- Data excerpt -
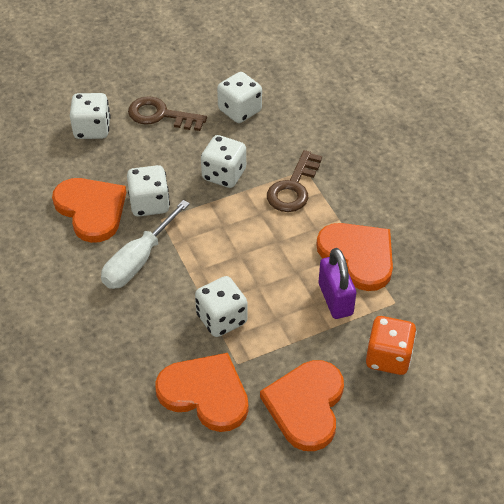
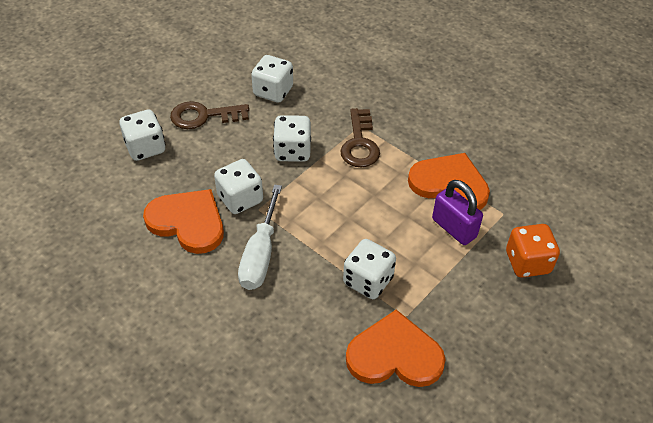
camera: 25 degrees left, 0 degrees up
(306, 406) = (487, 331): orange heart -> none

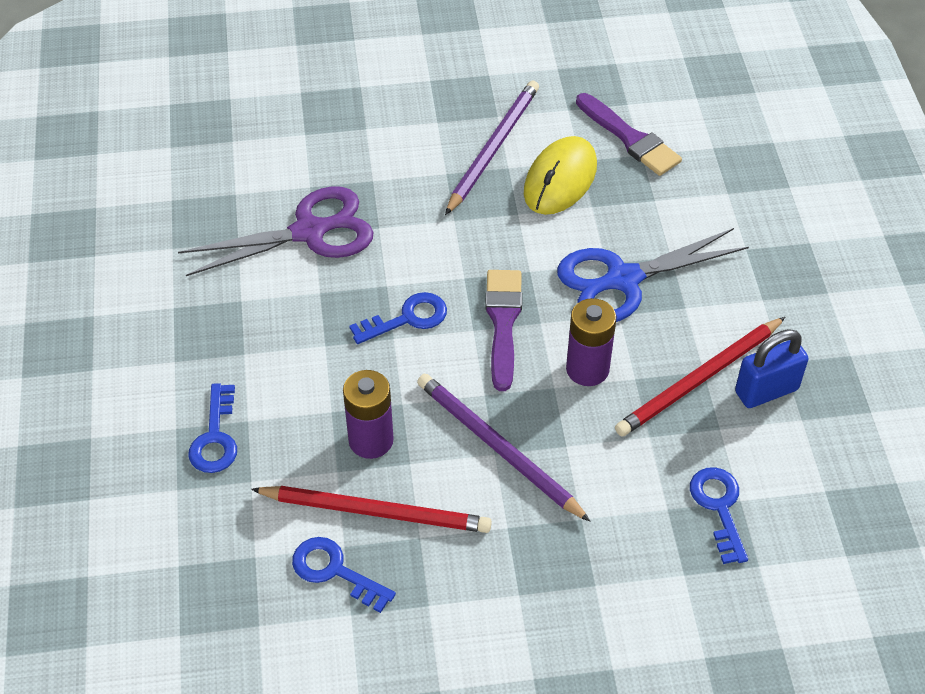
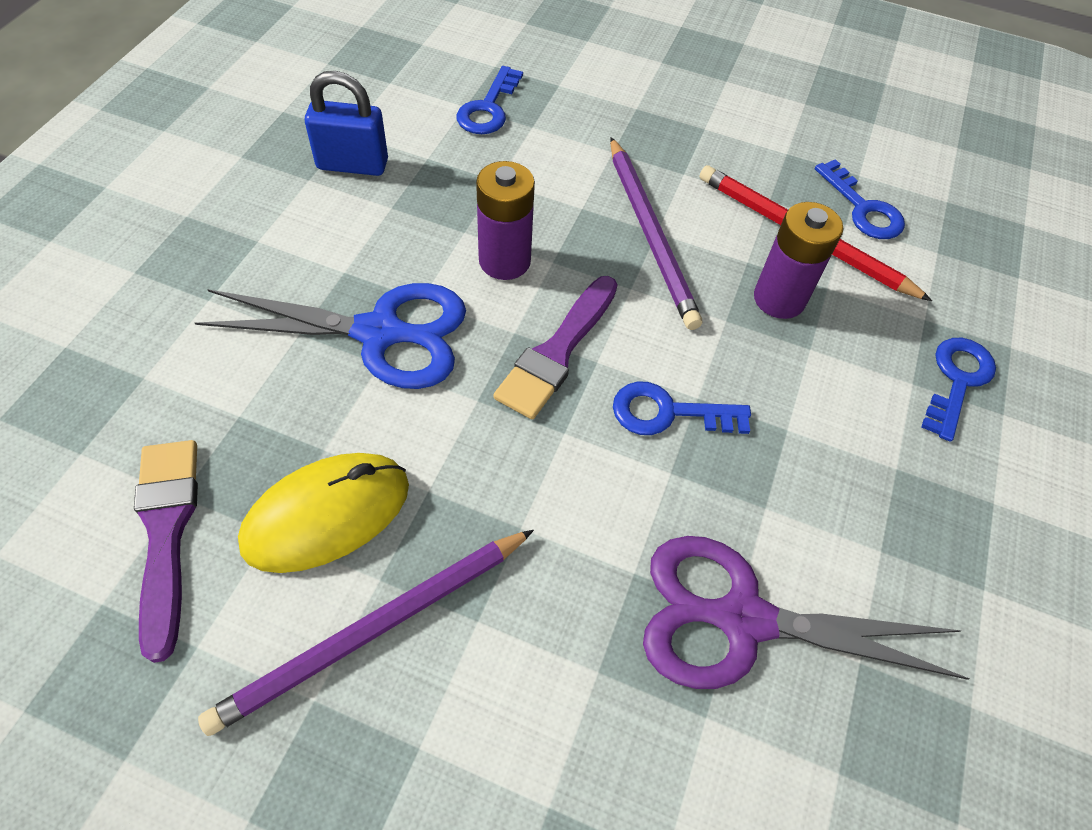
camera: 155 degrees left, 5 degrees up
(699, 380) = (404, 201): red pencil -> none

- What you should do -
Repeat the data exactly, without the pictures.

- Finished exercise -
camera: 25 degrees left, 0 degrees up
(306, 406) = (487, 331): orange heart -> none

camera: 155 degrees left, 5 degrees up
(699, 380) = (404, 201): red pencil -> none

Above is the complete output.